(Collected data)
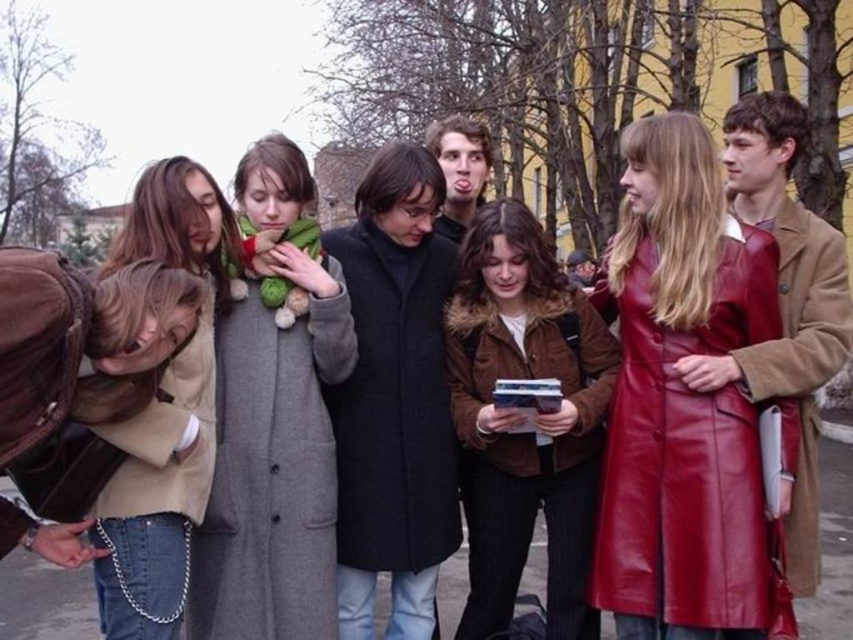
Can you confirm if shiny red leather coat at center is positioned below leather coat at right?

Indeed, shiny red leather coat at center is positioned under leather coat at right.

Can you confirm if shiny red leather coat at center is positioned to the right of leather coat at right?

No, shiny red leather coat at center is not to the right of leather coat at right.

Find the location of a particular element. Image resolution: width=853 pixels, height=640 pixels. shiny red leather coat at center is located at coordinates (682, 400).

You are a GUI agent. You are given a task and a screenshot of the screen. Output one action in this format:
    pyautogui.click(x=<x>, y=<y>)
    Task: Click on the shiny red leather coat at center
    The image size is (853, 640).
    Given the screenshot: What is the action you would take?
    (x=682, y=400)

Between shiny red leather coat at center and gray wool coat at center, which one appears on the right side from the viewer's perspective?

→ From the viewer's perspective, shiny red leather coat at center appears more on the right side.

Measure the distance between shiny red leather coat at center and gray wool coat at center.

shiny red leather coat at center and gray wool coat at center are 6.88 feet apart.

The width and height of the screenshot is (853, 640). What do you see at coordinates (682, 400) in the screenshot?
I see `shiny red leather coat at center` at bounding box center [682, 400].

Find the location of a particular element. This screenshot has width=853, height=640. shiny red leather coat at center is located at coordinates (682, 400).

Who is shorter, brown leather jacket at center or leather coat at right?

Standing shorter between the two is brown leather jacket at center.

Between point (497, 419) and point (810, 444), which one is positioned in front?

Point (497, 419) is in front.

Measure the distance between point (595,461) and camera.

They are 4.95 meters apart.

Identify the location of brown leather jacket at center. (x=525, y=420).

◆ EXERCISE ◆
How many lines of the records contain the word "perspective"? Give only the number.

◆ PROBLEM SOLUTION ◆
2